PROBLEM DESCRIPTION
Copy out exactly the lines from the start of the data to the line containing "RADIO pin CE: D2 -> TX". Include both.

Source records
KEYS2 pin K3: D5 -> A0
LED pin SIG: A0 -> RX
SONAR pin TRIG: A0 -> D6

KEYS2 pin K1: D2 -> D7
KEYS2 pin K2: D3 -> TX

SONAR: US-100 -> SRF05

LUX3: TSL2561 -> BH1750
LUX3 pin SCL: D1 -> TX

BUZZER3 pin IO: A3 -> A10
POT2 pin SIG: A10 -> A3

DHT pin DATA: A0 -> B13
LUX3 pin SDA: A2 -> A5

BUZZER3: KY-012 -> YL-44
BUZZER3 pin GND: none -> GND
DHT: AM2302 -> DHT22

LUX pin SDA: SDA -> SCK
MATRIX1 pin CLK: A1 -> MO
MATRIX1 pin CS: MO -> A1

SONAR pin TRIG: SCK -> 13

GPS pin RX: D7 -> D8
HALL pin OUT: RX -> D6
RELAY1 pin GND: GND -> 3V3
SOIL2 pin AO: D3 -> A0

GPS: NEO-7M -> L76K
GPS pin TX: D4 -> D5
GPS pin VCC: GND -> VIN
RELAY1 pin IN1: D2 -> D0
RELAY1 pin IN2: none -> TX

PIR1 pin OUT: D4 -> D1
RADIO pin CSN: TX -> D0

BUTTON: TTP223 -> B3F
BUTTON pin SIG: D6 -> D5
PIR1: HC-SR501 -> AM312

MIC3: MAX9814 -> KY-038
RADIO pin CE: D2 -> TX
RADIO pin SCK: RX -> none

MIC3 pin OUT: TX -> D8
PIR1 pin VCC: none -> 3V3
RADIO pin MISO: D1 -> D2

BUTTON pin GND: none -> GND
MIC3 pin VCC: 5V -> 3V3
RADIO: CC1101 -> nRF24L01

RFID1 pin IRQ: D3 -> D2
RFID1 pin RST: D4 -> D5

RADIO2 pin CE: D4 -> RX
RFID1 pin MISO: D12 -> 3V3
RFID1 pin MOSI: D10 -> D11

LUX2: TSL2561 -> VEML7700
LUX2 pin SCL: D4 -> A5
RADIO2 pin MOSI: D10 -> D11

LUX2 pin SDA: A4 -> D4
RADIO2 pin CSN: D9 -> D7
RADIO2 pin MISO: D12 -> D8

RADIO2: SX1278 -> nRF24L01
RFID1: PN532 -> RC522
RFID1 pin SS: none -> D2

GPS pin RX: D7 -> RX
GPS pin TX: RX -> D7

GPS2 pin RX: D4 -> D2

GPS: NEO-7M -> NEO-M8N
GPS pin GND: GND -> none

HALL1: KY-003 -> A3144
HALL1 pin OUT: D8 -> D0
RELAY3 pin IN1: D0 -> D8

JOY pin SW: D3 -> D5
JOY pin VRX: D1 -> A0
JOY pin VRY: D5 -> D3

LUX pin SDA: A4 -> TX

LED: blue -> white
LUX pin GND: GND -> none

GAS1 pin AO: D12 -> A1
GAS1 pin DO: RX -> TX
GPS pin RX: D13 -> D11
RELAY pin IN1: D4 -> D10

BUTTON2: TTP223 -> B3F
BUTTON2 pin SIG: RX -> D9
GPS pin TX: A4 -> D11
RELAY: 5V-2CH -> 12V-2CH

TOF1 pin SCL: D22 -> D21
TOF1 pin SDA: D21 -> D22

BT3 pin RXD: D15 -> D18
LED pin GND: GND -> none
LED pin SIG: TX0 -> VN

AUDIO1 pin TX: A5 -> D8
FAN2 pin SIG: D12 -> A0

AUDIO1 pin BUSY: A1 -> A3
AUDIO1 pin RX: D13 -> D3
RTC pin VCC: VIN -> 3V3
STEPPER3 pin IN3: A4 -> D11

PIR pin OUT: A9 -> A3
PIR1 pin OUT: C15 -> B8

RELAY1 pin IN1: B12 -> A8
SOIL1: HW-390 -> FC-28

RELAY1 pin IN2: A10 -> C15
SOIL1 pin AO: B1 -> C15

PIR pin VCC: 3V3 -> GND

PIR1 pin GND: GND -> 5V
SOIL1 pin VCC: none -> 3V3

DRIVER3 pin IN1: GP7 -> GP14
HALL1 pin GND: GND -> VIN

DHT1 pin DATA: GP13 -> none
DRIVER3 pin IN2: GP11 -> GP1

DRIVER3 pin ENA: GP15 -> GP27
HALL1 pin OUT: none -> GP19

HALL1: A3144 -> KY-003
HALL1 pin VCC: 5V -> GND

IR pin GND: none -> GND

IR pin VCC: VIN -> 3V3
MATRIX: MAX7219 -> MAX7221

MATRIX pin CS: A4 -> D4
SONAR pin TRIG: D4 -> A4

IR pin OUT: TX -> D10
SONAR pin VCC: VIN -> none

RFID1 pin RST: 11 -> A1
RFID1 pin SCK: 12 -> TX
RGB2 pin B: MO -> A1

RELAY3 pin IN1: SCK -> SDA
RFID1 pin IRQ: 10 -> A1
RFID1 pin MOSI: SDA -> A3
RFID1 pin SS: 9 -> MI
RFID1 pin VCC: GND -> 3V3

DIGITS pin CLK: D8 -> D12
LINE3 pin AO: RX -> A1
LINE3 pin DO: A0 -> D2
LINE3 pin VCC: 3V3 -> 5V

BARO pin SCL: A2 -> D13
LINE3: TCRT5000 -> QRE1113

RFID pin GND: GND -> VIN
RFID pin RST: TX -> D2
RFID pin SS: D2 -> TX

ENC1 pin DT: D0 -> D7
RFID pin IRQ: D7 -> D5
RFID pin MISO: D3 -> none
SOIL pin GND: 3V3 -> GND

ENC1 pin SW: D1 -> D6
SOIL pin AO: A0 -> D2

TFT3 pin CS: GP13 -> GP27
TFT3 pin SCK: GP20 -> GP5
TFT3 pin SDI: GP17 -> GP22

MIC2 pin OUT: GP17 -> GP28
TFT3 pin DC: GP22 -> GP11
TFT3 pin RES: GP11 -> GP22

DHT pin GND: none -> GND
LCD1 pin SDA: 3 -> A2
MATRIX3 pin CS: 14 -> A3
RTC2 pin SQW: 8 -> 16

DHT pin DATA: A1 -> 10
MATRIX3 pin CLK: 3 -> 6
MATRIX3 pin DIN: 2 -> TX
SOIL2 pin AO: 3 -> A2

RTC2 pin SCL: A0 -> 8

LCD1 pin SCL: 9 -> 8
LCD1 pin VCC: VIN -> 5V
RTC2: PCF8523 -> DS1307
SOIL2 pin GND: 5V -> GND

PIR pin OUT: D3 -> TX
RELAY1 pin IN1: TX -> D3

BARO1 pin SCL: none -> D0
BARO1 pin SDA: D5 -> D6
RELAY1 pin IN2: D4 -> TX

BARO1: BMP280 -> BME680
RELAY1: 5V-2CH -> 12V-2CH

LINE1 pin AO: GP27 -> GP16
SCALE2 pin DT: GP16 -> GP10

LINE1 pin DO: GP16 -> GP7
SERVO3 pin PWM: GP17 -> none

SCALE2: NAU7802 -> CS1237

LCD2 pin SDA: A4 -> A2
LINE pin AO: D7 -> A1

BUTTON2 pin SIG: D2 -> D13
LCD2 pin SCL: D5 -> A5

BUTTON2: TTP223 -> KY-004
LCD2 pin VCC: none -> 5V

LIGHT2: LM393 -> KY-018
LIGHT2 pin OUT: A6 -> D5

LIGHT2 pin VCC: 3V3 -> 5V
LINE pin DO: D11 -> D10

RESPONSE TO THE EXERCISE
KEYS2 pin K3: D5 -> A0
LED pin SIG: A0 -> RX
SONAR pin TRIG: A0 -> D6

KEYS2 pin K1: D2 -> D7
KEYS2 pin K2: D3 -> TX

SONAR: US-100 -> SRF05

LUX3: TSL2561 -> BH1750
LUX3 pin SCL: D1 -> TX

BUZZER3 pin IO: A3 -> A10
POT2 pin SIG: A10 -> A3

DHT pin DATA: A0 -> B13
LUX3 pin SDA: A2 -> A5

BUZZER3: KY-012 -> YL-44
BUZZER3 pin GND: none -> GND
DHT: AM2302 -> DHT22

LUX pin SDA: SDA -> SCK
MATRIX1 pin CLK: A1 -> MO
MATRIX1 pin CS: MO -> A1

SONAR pin TRIG: SCK -> 13

GPS pin RX: D7 -> D8
HALL pin OUT: RX -> D6
RELAY1 pin GND: GND -> 3V3
SOIL2 pin AO: D3 -> A0

GPS: NEO-7M -> L76K
GPS pin TX: D4 -> D5
GPS pin VCC: GND -> VIN
RELAY1 pin IN1: D2 -> D0
RELAY1 pin IN2: none -> TX

PIR1 pin OUT: D4 -> D1
RADIO pin CSN: TX -> D0

BUTTON: TTP223 -> B3F
BUTTON pin SIG: D6 -> D5
PIR1: HC-SR501 -> AM312

MIC3: MAX9814 -> KY-038
RADIO pin CE: D2 -> TX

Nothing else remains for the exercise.